_PROMPT_
The response must consist of every line of the listing, reproduced verbatim.

_INPUT DATA_
------------------------------------------------------------

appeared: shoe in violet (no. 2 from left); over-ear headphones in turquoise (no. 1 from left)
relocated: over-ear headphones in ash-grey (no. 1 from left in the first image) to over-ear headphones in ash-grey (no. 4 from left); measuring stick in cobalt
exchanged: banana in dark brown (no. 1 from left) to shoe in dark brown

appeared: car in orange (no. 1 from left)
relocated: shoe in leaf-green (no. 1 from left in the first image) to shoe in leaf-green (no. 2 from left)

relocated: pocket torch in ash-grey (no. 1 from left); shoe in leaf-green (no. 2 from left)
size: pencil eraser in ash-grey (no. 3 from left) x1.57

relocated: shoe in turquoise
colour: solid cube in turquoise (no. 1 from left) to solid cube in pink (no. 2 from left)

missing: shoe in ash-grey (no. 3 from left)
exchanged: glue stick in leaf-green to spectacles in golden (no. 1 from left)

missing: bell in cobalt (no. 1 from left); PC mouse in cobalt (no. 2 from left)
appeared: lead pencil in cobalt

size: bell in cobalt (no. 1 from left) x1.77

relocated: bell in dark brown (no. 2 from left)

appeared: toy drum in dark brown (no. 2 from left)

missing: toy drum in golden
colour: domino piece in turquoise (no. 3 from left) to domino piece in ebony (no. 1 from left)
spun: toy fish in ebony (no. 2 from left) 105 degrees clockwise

------------------------------------------------------------

_ANSWER FOR THIS EXERCISE_
appeared: shoe in violet (no. 2 from left); over-ear headphones in turquoise (no. 1 from left)
relocated: over-ear headphones in ash-grey (no. 1 from left in the first image) to over-ear headphones in ash-grey (no. 4 from left); measuring stick in cobalt
exchanged: banana in dark brown (no. 1 from left) to shoe in dark brown

appeared: car in orange (no. 1 from left)
relocated: shoe in leaf-green (no. 1 from left in the first image) to shoe in leaf-green (no. 2 from left)

relocated: pocket torch in ash-grey (no. 1 from left); shoe in leaf-green (no. 2 from left)
size: pencil eraser in ash-grey (no. 3 from left) x1.57

relocated: shoe in turquoise
colour: solid cube in turquoise (no. 1 from left) to solid cube in pink (no. 2 from left)

missing: shoe in ash-grey (no. 3 from left)
exchanged: glue stick in leaf-green to spectacles in golden (no. 1 from left)

missing: bell in cobalt (no. 1 from left); PC mouse in cobalt (no. 2 from left)
appeared: lead pencil in cobalt

size: bell in cobalt (no. 1 from left) x1.77

relocated: bell in dark brown (no. 2 from left)

appeared: toy drum in dark brown (no. 2 from left)

missing: toy drum in golden
colour: domino piece in turquoise (no. 3 from left) to domino piece in ebony (no. 1 from left)
spun: toy fish in ebony (no. 2 from left) 105 degrees clockwise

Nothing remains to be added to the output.